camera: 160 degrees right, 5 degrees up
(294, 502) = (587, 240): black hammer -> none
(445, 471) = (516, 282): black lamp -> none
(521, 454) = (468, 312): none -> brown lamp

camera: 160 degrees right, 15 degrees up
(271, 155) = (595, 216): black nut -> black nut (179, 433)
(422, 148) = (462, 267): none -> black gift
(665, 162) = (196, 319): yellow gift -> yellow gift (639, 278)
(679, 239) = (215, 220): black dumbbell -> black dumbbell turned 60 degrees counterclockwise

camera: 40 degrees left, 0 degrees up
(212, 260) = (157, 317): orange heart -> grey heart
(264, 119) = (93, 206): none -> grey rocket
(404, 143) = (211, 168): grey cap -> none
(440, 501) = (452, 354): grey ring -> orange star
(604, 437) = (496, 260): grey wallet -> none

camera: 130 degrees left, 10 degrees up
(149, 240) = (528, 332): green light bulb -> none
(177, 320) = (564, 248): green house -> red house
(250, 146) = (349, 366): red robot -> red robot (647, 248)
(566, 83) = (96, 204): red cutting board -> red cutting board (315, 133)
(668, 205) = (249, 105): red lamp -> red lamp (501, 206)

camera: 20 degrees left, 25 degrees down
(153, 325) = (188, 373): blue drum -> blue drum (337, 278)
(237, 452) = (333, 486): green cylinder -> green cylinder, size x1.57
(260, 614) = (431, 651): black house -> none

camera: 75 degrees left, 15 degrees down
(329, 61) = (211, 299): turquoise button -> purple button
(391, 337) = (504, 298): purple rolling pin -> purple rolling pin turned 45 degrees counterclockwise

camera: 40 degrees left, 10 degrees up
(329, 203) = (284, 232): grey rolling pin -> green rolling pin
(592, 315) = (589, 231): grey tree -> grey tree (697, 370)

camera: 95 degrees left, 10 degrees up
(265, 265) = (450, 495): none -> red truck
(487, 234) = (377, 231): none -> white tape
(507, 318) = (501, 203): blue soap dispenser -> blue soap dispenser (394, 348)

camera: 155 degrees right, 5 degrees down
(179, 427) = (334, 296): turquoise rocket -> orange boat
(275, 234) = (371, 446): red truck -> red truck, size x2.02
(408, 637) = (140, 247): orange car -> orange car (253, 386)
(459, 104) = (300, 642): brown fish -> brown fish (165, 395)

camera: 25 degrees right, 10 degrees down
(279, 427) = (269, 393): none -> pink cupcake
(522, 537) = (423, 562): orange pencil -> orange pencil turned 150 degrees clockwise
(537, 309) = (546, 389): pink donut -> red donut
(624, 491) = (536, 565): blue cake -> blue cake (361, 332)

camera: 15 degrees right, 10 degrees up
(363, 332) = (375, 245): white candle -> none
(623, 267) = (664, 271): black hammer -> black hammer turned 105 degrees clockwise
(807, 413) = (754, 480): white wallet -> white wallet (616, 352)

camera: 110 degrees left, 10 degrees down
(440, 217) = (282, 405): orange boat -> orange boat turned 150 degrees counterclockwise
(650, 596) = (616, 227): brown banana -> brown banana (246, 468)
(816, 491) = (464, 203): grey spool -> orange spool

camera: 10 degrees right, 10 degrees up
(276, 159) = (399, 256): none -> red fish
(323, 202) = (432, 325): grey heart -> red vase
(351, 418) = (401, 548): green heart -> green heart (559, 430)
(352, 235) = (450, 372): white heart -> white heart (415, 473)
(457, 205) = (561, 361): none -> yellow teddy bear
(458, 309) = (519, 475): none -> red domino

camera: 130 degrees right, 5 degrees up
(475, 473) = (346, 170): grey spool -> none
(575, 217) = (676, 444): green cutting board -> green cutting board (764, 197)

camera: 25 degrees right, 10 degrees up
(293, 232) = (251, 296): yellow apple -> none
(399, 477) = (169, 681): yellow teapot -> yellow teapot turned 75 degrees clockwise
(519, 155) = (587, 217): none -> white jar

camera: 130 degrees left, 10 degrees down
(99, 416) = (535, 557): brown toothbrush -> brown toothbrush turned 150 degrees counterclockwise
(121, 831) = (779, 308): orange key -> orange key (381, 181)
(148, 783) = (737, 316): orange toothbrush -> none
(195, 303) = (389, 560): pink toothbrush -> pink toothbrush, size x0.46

◆ Activity:
Whenever the word "size" appears in a line of the listing, copy out that line.

◆ Reply:
(237, 452) = (333, 486): green cylinder -> green cylinder, size x1.57
(275, 234) = (371, 446): red truck -> red truck, size x2.02
(195, 303) = (389, 560): pink toothbrush -> pink toothbrush, size x0.46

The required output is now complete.